Your objective: Look below for the line that contains "(210, 343) = (184, 573): brown", then quote it and all the lines after it, exactly, with the pictures left out.

[Saved entries]
———

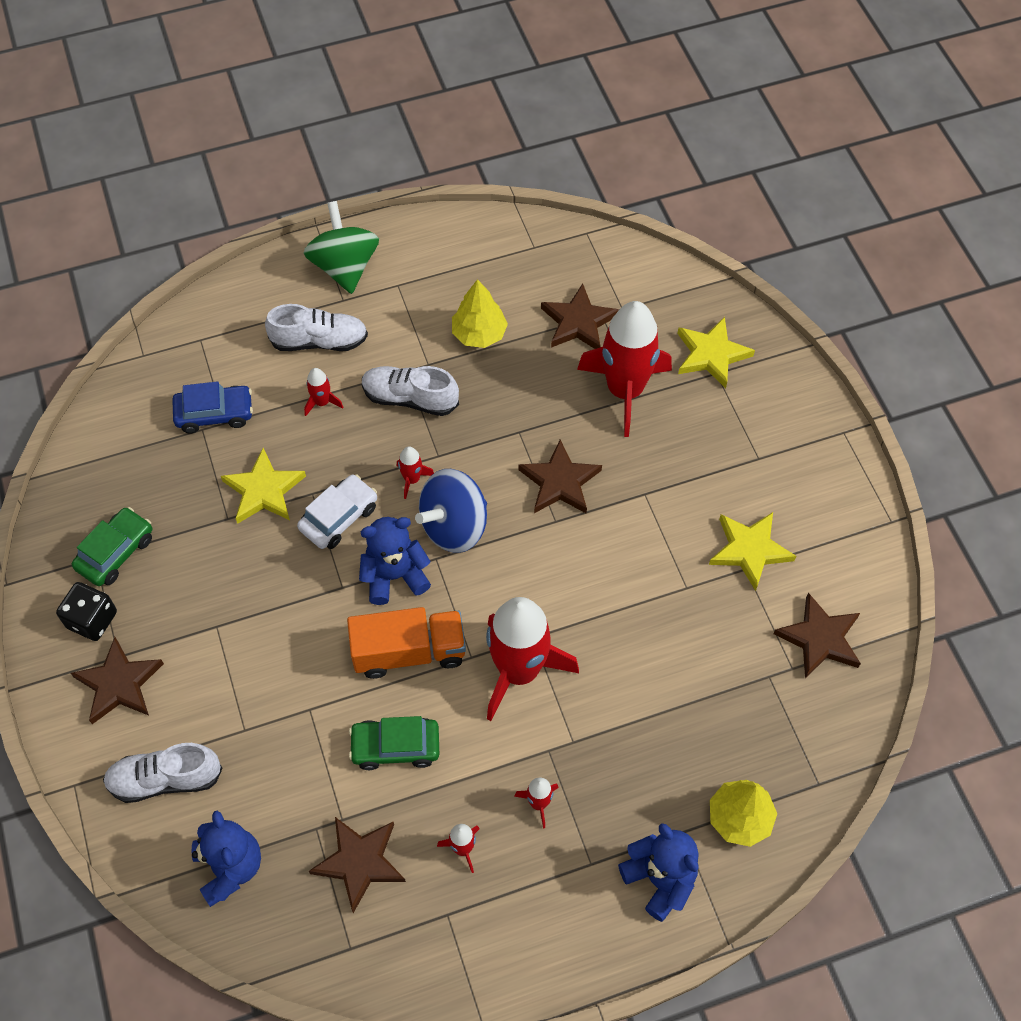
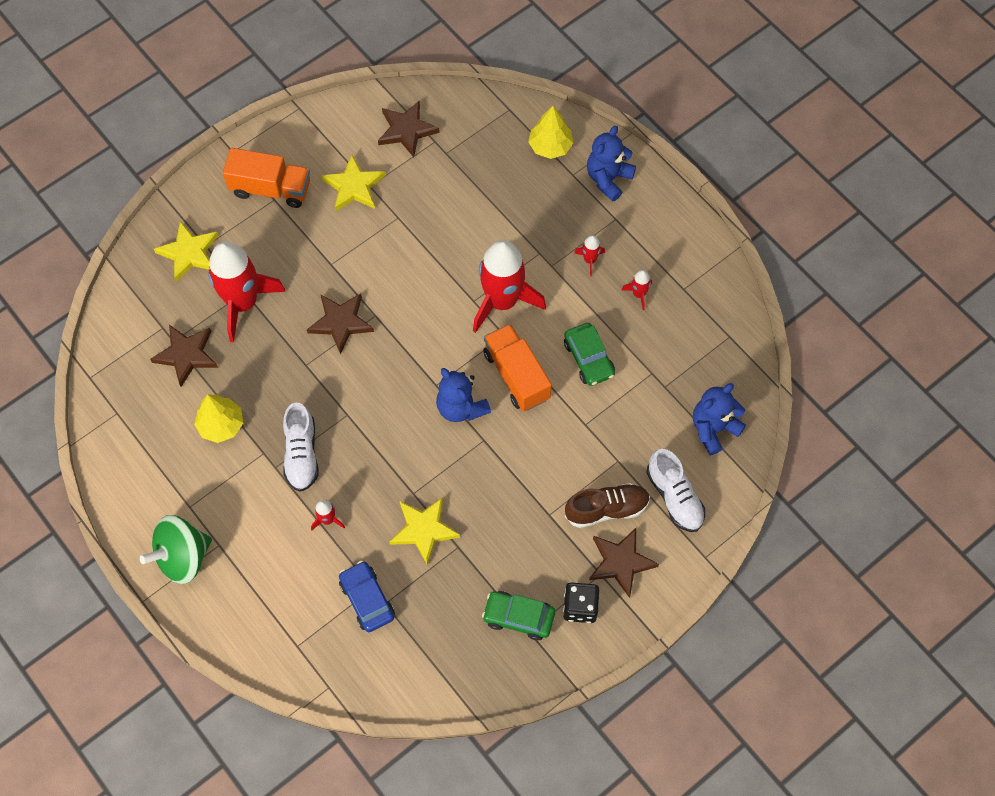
camera: 110 degrees left, 5 degrees up
(190, 693) = (606, 509): none -> brown shoe
(319, 341) = (268, 546): white shoe -> none
(339, 517) = (427, 465): white car -> none
(360, 862) = (674, 351): brown star -> none
(412, 479) = (375, 425): red rocket -> none
(454, 526) = (405, 381): blue spinning top -> none
(775, 458) = (270, 189): none -> orange truck

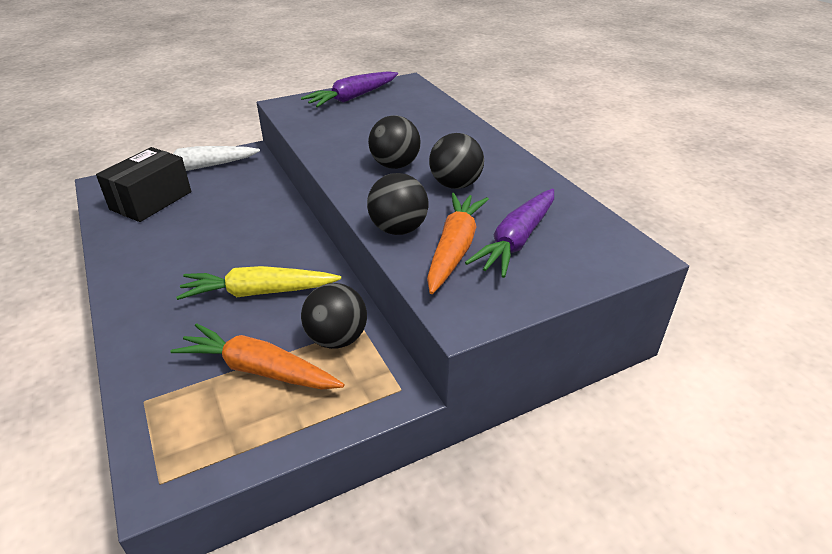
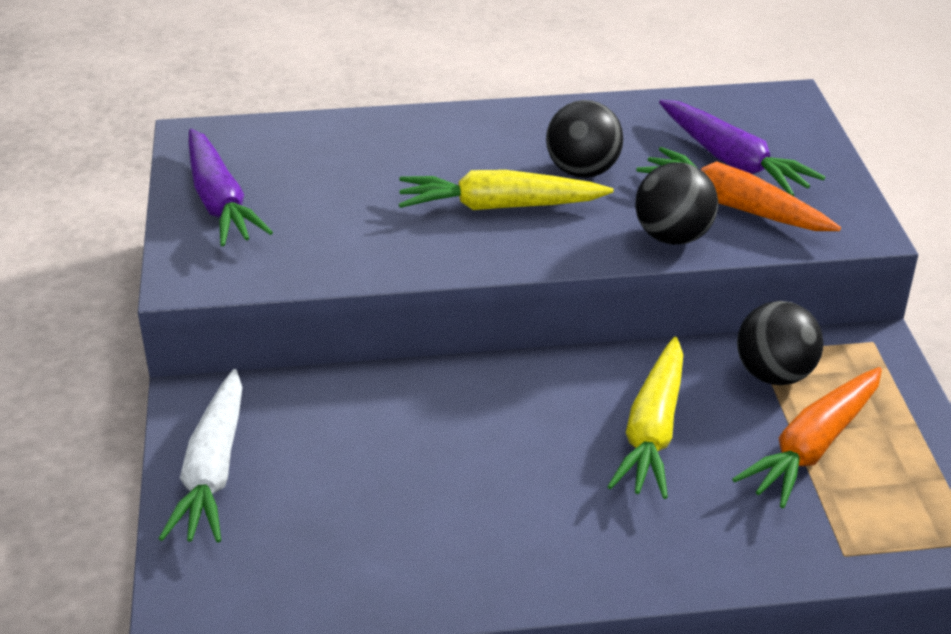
camera: 70 degrees left, 0 degrees up
(151, 200) = (308, 541): black box -> none
(395, 165) = (499, 206): black ball -> yellow carrot

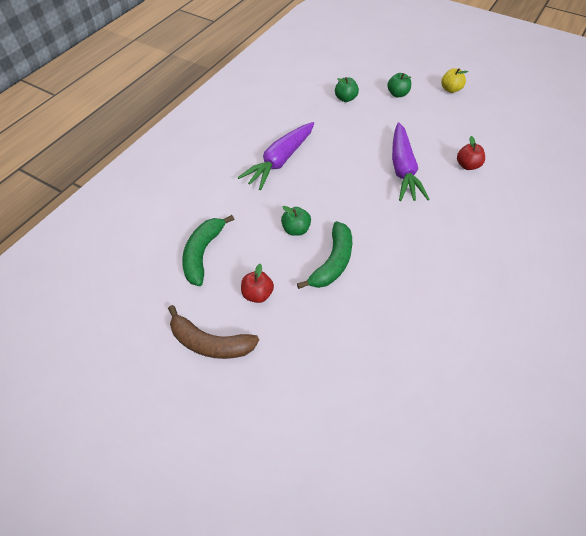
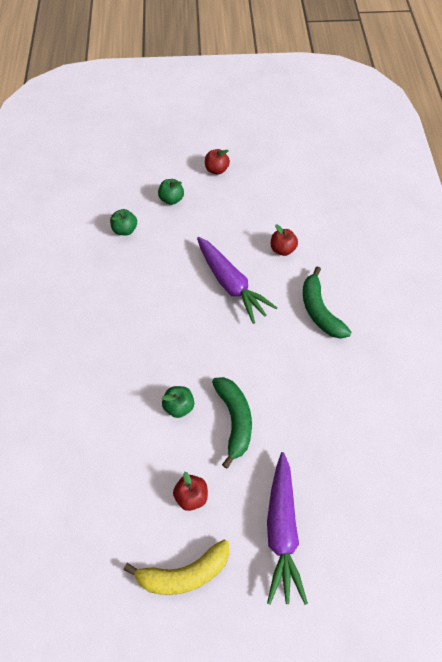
camera: 35 degrees left, 5 degrees up
(203, 253) = (109, 488): green banana -> green banana (319, 311)
(210, 343) = (184, 573): brown banana -> yellow banana
(280, 161) = (110, 339): purple carrot -> purple carrot (282, 530)
(450, 89) = (216, 170): yellow apple -> red apple

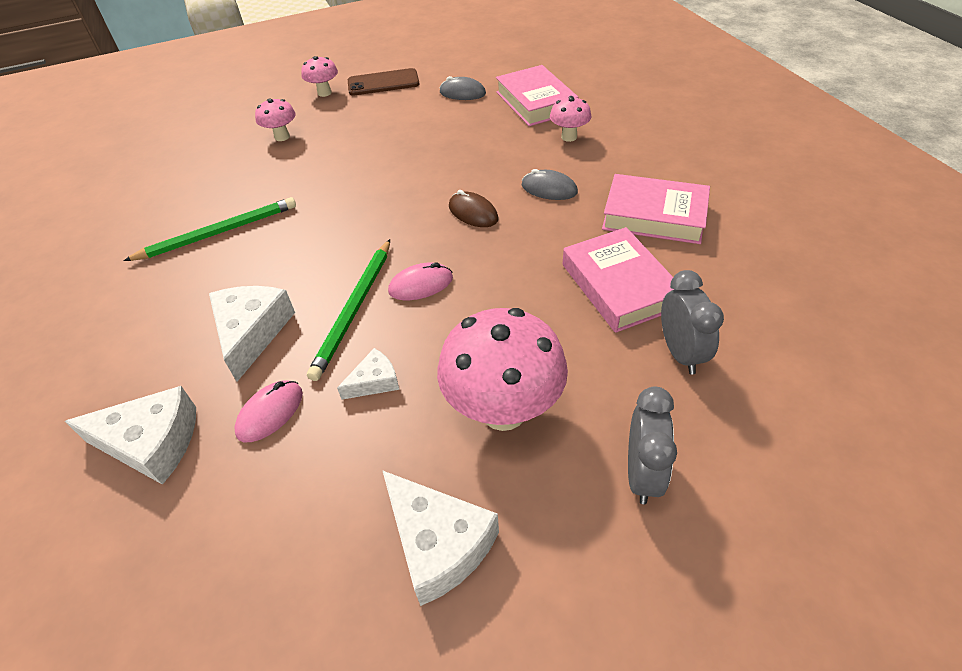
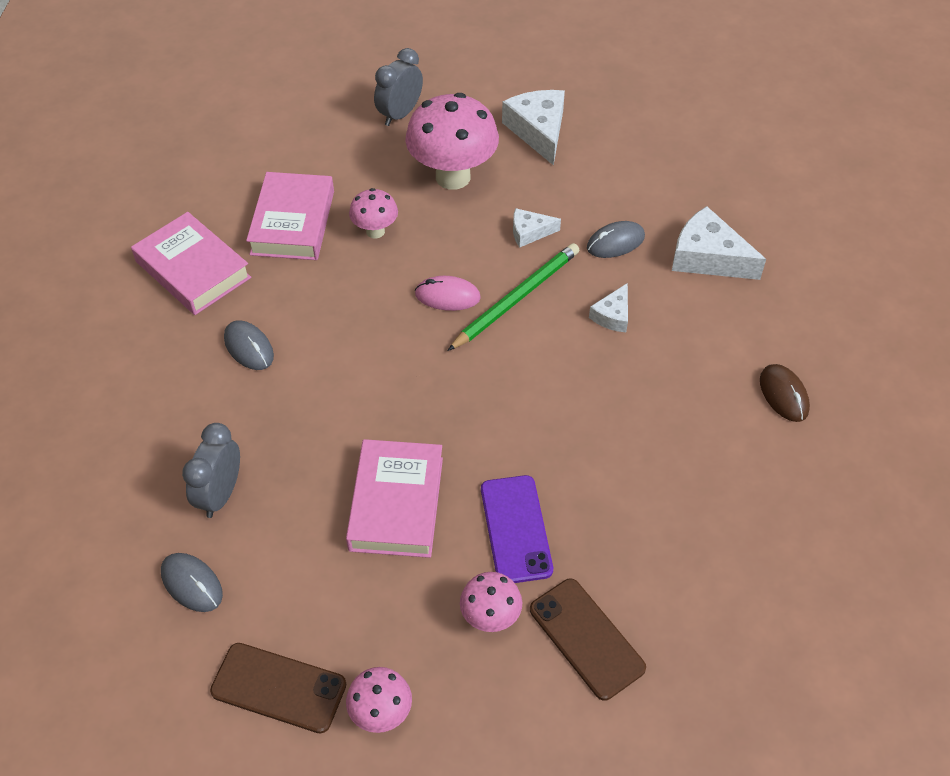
camera: 155 degrees left, 5 degrees up
(218, 233) = (620, 459): green pencil -> none
(219, 148) = (586, 638): none -> brown phone
(252, 333) = (612, 315): white cheese -> white cheese, size x0.55
(270, 413) = (615, 242): pink mouse -> grey mouse
(283, 173) = (515, 529): none -> purple phone
(473, 213) = (345, 354): brown mouse -> brown mouse (783, 395)
(535, 102) = (124, 503): pink book -> pink book (396, 503)
(569, 137) = (154, 413): pink mushroom -> pink mushroom (375, 231)
(680, 353) = (305, 160): grey clock -> grey clock (220, 494)

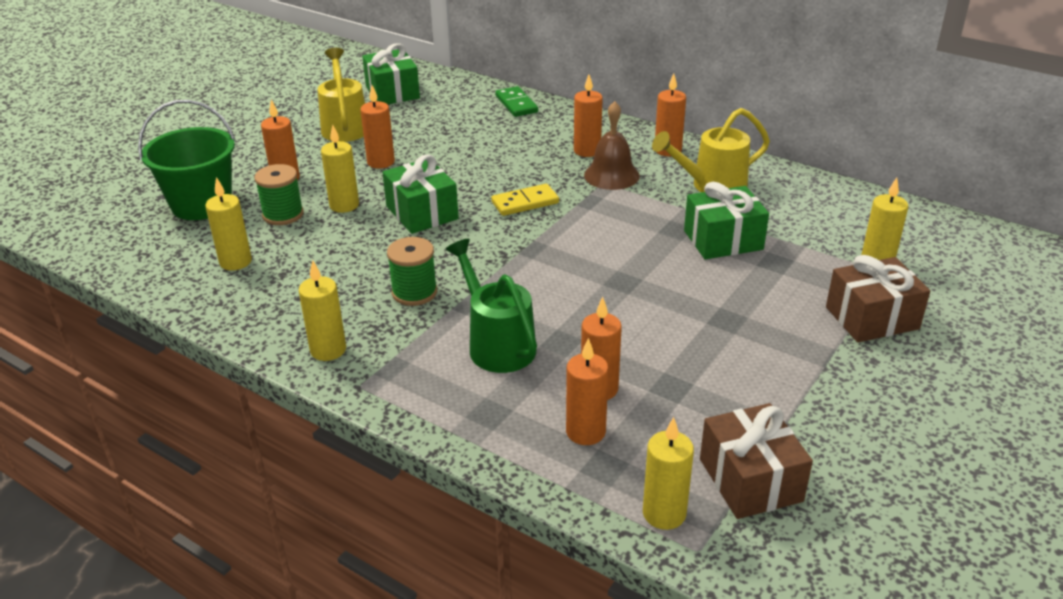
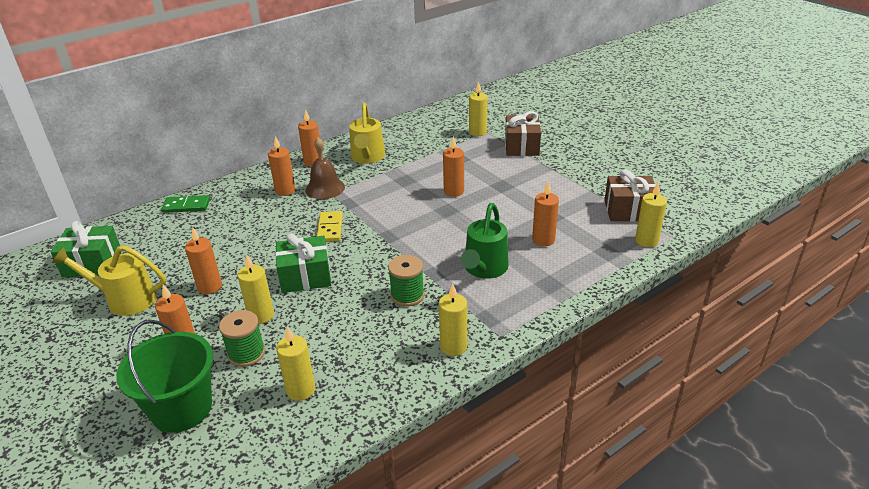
camera: 70 degrees left, 0 degrees up
(497, 344) = (484, 269): green watering can -> green watering can turned 60 degrees counterclockwise
(585, 432) = (578, 252): orange candle -> orange candle (454, 191)
(723, 240) = (427, 168): green gift -> none

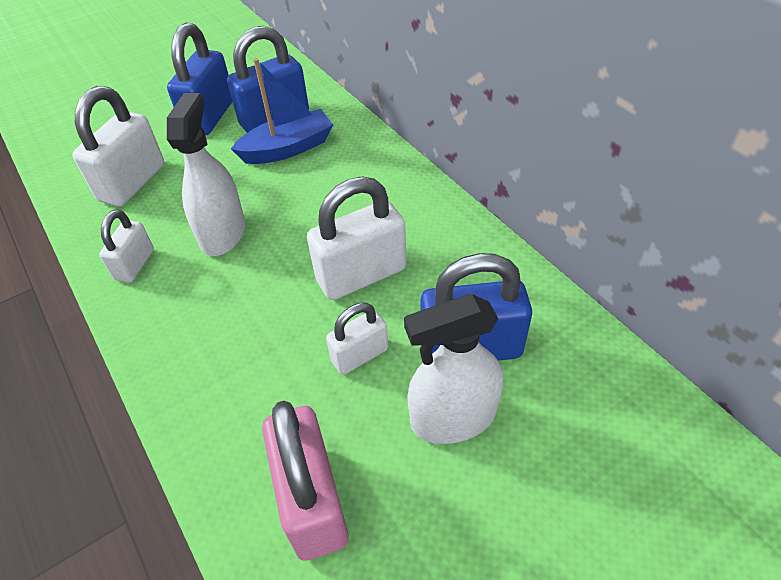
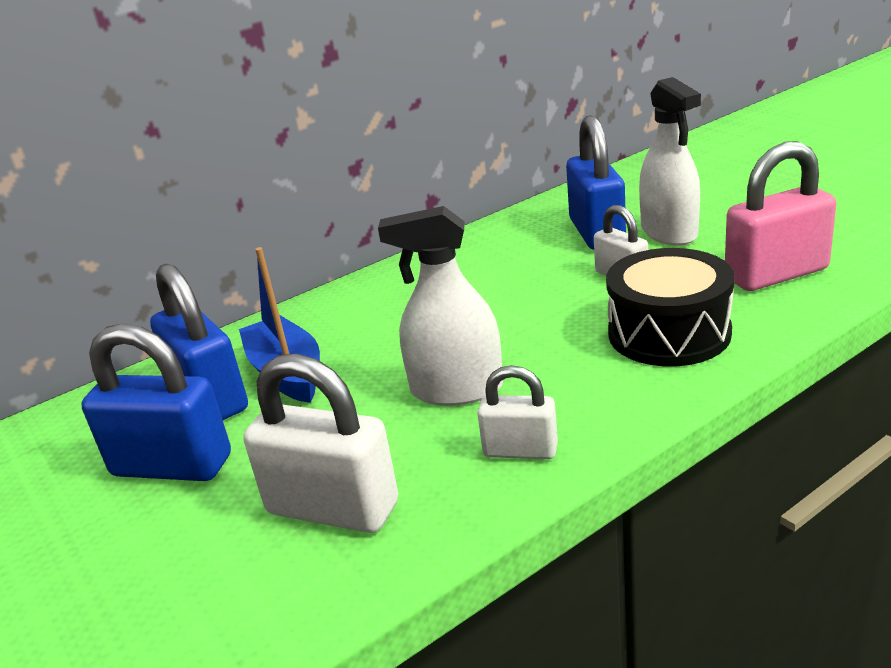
camera: 90 degrees left, 20 degrees down
(237, 374) = (669, 333): none -> black drum
(361, 274) = (518, 290): white padlock -> none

———

Output of the exercise:
(210, 343) = (184, 573): brown banana -> yellow banana
(280, 161) = (110, 339): purple carrot -> purple carrot (282, 530)
(450, 89) = (216, 170): yellow apple -> red apple

camera: 155 degrees left, 5 degrees up
(218, 233) = (620, 459): green pencil -> none
(219, 148) = (586, 638): none -> brown phone
(252, 333) = (612, 315): white cheese -> white cheese, size x0.55
(270, 413) = (615, 242): pink mouse -> grey mouse
(283, 173) = (515, 529): none -> purple phone
(473, 213) = (345, 354): brown mouse -> brown mouse (783, 395)
(535, 102) = (124, 503): pink book -> pink book (396, 503)
(569, 137) = (154, 413): pink mushroom -> pink mushroom (375, 231)
(680, 353) = (305, 160): grey clock -> grey clock (220, 494)

camera: 70 degrees left, 0 degrees up
(497, 344) = (484, 269): green watering can -> green watering can turned 60 degrees counterclockwise
(585, 432) = (578, 252): orange candle -> orange candle (454, 191)
(723, 240) = (427, 168): green gift -> none

camera: 90 degrees left, 20 degrees down
(237, 374) = (669, 333): none -> black drum
(361, 274) = (518, 290): white padlock -> none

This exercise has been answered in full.